*Exercise*: Across the records that follow, determine how many lines contain "pink" and give only the resulting number.

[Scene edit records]

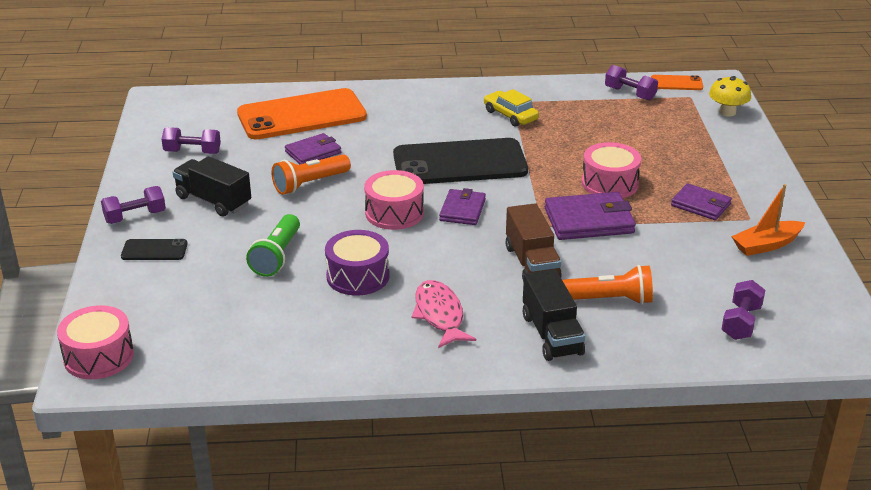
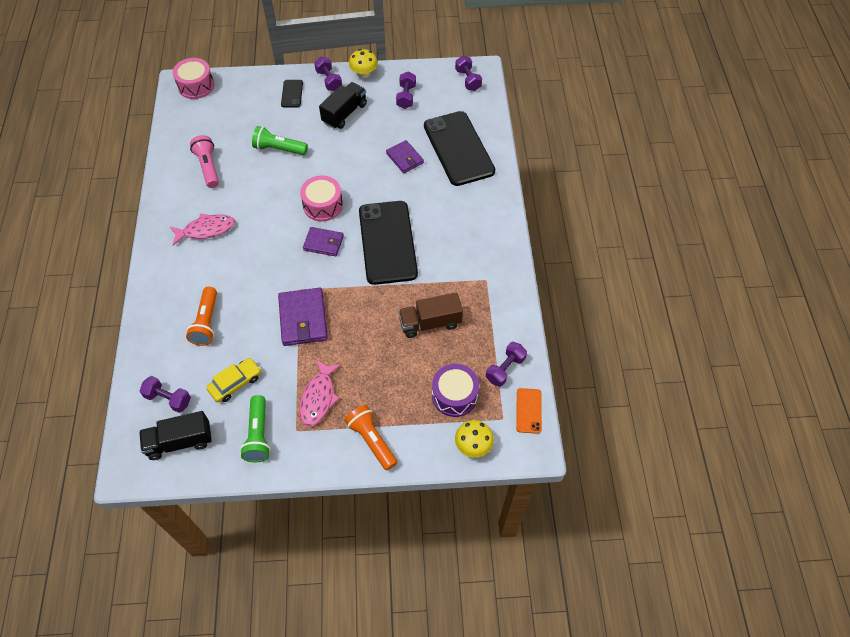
camera: 90 degrees right, 25 degrees up
(130, 186) = (364, 74): none -> yellow mushroom
(173, 107) = (468, 80): none -> purple dumbbell
(301, 115) = (458, 148): orange phone -> black phone
(306, 324) = (208, 167): none -> pink flashlight
(310, 184) = (362, 159): orange flashlight -> orange flashlight (371, 440)
(358, 276) = (252, 189): purple drum -> purple drum (454, 395)
(510, 115) = (462, 277): yellow car -> yellow car (235, 383)
(532, 263) = (254, 280): brown truck -> brown truck (430, 323)
(552, 335) = (176, 287): black truck -> black truck (180, 441)
(609, 183) = (354, 337): pink drum -> none
(700, 205) = (319, 397): purple wallet -> pink fish
(766, 245) = (258, 435): orange boat -> green flashlight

*Your solution*: 3